WHAT TO PRODUCE: Scan the data below for the string "white". Show every line where it turns up.

[Image sets with object changes]
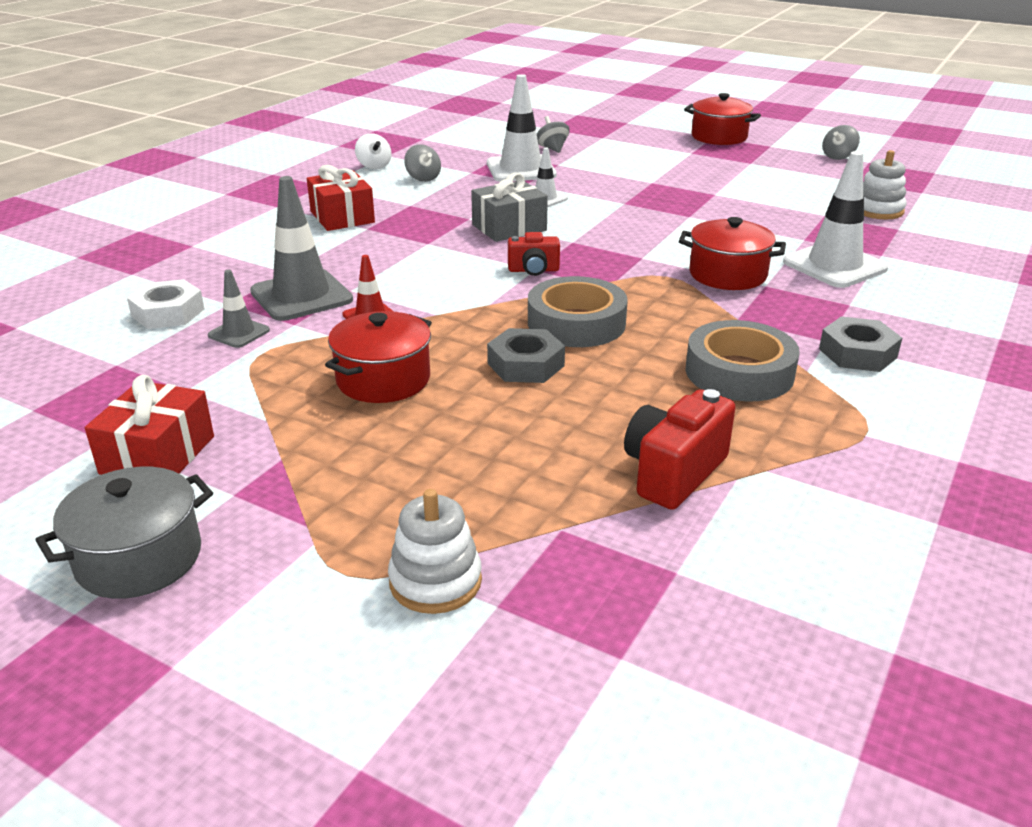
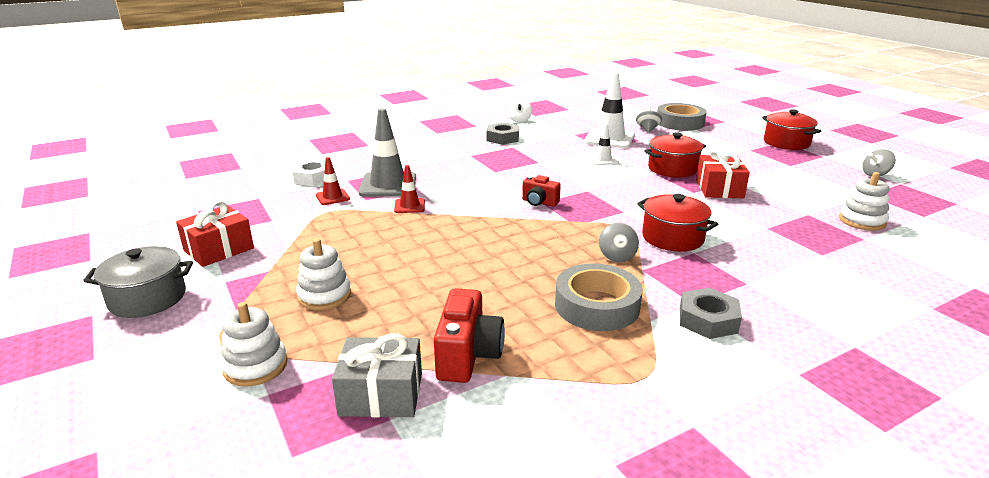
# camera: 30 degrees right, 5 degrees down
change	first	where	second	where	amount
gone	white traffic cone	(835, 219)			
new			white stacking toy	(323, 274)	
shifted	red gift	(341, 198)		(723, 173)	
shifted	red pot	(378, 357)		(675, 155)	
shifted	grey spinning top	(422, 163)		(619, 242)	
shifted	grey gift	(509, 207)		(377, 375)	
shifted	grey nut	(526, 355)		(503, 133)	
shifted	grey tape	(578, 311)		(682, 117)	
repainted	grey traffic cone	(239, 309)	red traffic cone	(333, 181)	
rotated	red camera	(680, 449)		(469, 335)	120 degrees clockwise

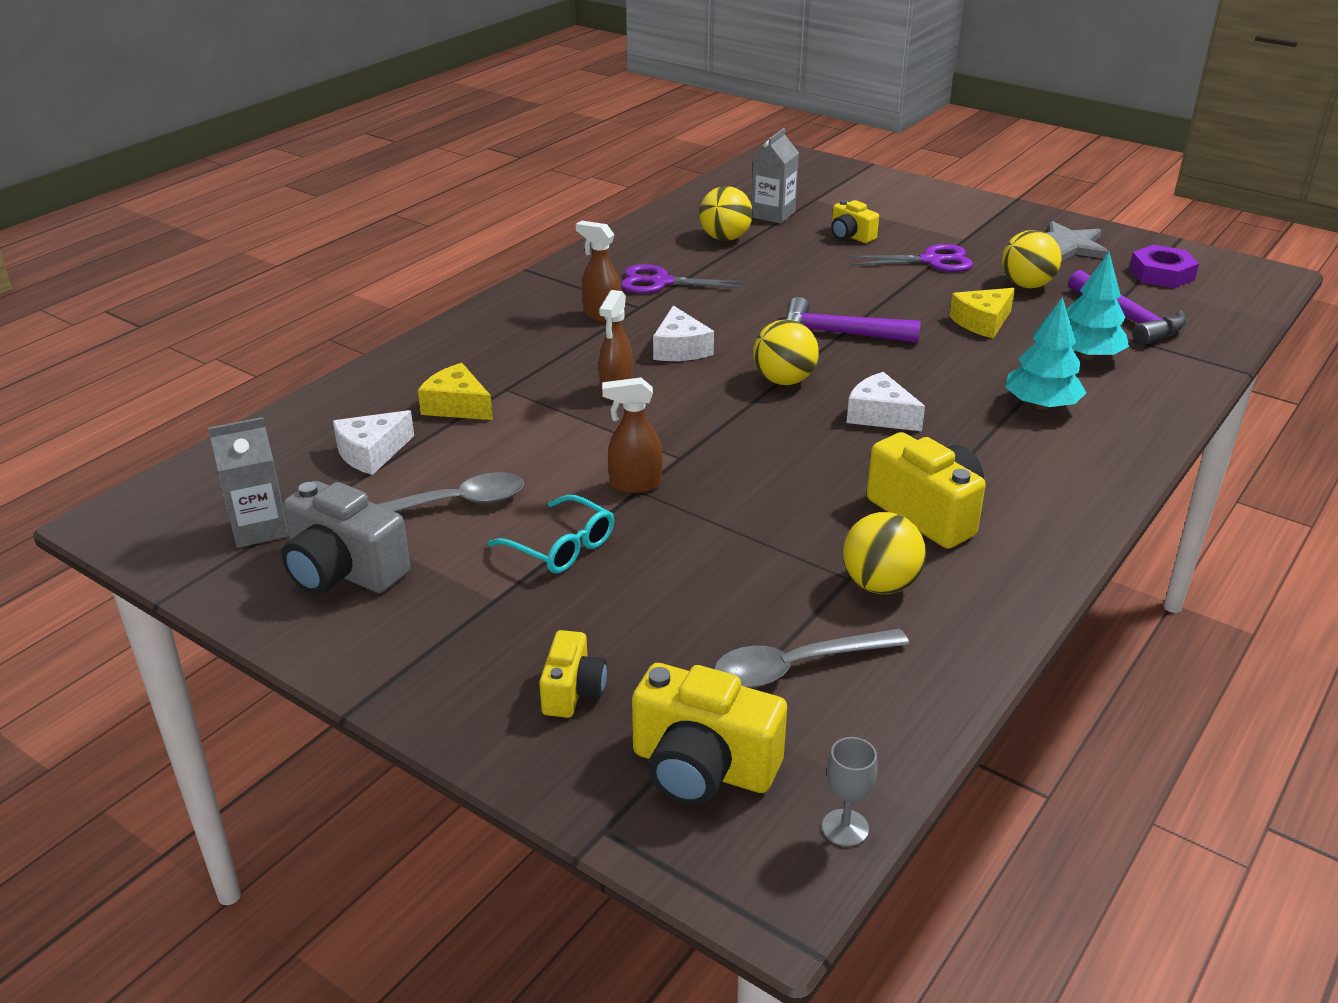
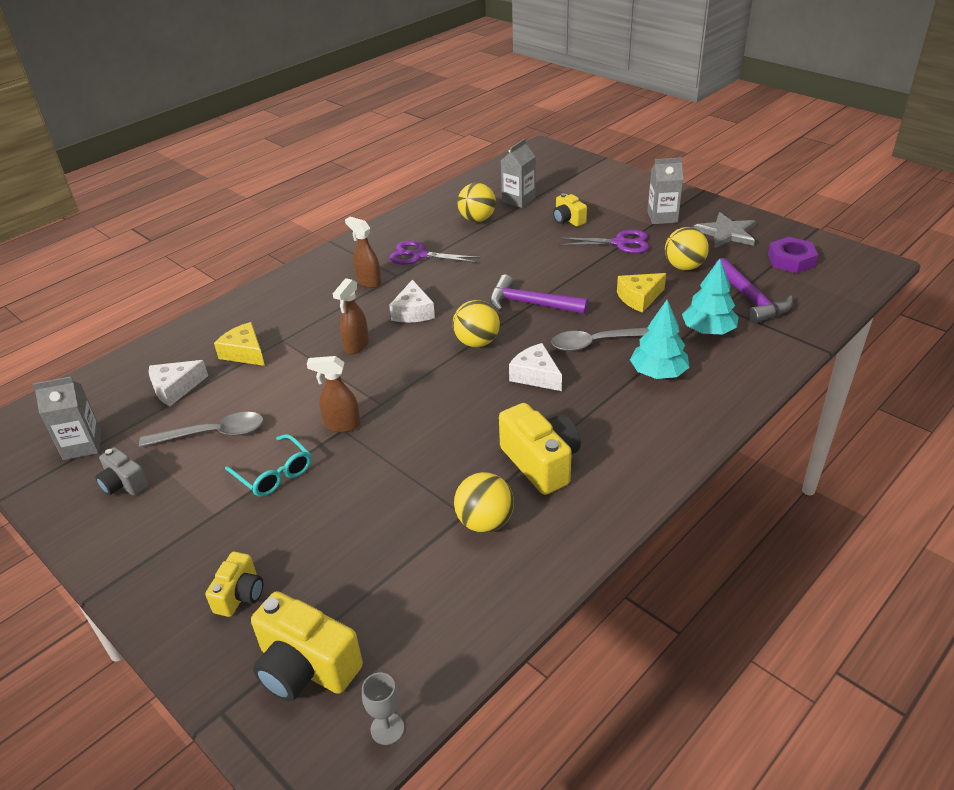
# camera: 10 degrees right, 5 degrees up
change	first	where	second	where	amount
new			grey carton	(665, 190)	
shifted	grey spoon	(811, 658)		(600, 339)	
scaled	grey camera	(345, 537)		(122, 471)	x0.58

TASK OUTPUT:
gone	white traffic cone	(835, 219)			
new			white stacking toy	(323, 274)	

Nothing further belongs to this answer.